**Dataset**
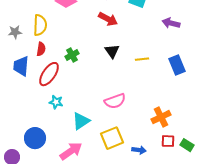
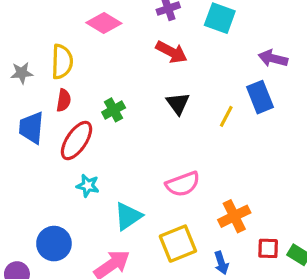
yellow line: (142, 59) -> (226, 116), turned -56
blue rectangle: (177, 65) -> (260, 97), moved
orange cross: (161, 117) -> (234, 216), moved
blue arrow: (139, 150) -> (221, 263), turned 64

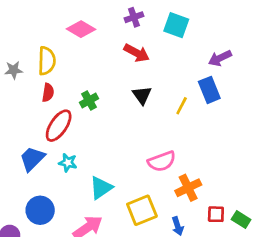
purple arrow: (273, 58) -> (220, 58), turned -40
blue trapezoid: (31, 128) -> (32, 159), moved, turned 40
pink semicircle: (183, 184) -> (162, 161), moved

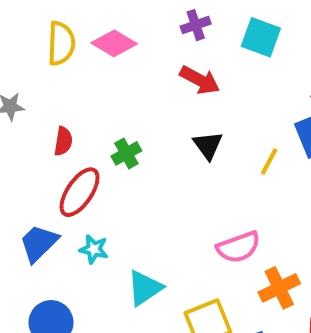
yellow semicircle: (47, 61) -> (61, 43), moved

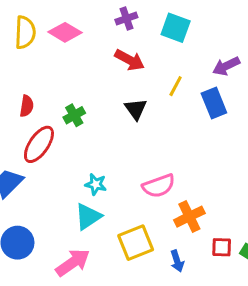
yellow line: (269, 162) -> (176, 86), moved
cyan star: (94, 249) -> (96, 184), moved

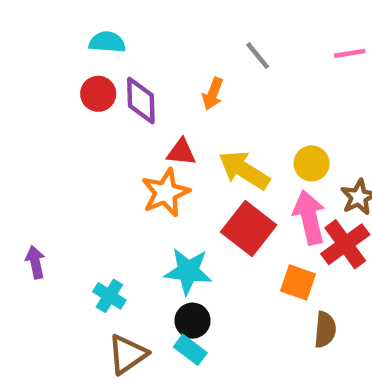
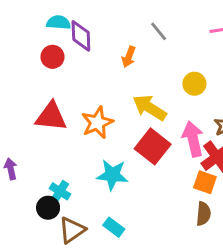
purple diamond: (141, 101) -> (81, 36), moved
red triangle: (181, 152) -> (51, 117), moved, size x1.6
yellow circle: (312, 163) -> (194, 84), moved
orange square: (298, 282) -> (205, 182), moved
black circle: (193, 321) -> (48, 208), moved

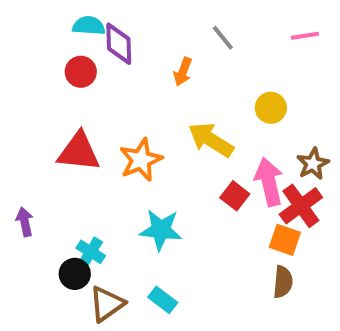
red square: (153, 146) -> (235, 196), moved, size x0.6

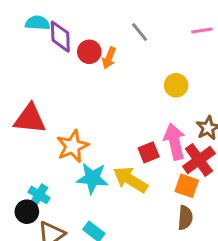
red circle: (81, 72) -> (89, 52), moved
yellow arrow: (211, 140) -> (130, 180), moved
orange star: (141, 160) -> (73, 146), moved
red square: (235, 196) -> (149, 152), turned 30

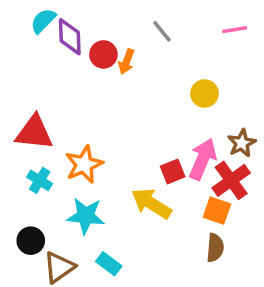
cyan semicircle: (38, 23) -> (43, 21), turned -50
pink arrow: (175, 142) -> (203, 159), turned 36
cyan star: (92, 178) -> (86, 216), moved
cyan cross: (39, 195) -> (40, 180), moved

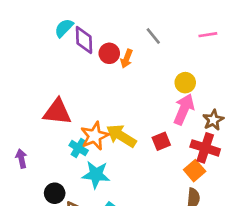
pink arrow: (203, 159) -> (184, 109), moved
cyan cross: (40, 180) -> (79, 148), moved
red cross: (231, 180) -> (205, 148), turned -36
yellow arrow: (151, 203) -> (121, 136), moved
orange square: (217, 211) -> (195, 171), turned 30

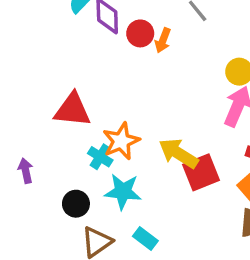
yellow arrow: (121, 136) -> (178, 153), moved
red square: (161, 141) -> (201, 172), moved, size x1.5
black circle: (55, 193) -> (76, 204), moved

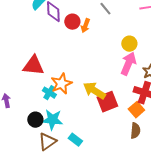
cyan star: (123, 191) -> (52, 120), moved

**Exercise**
On how many lines of the data does the word "pink" appear? Only the number is wanted.

**Finished exercise**
3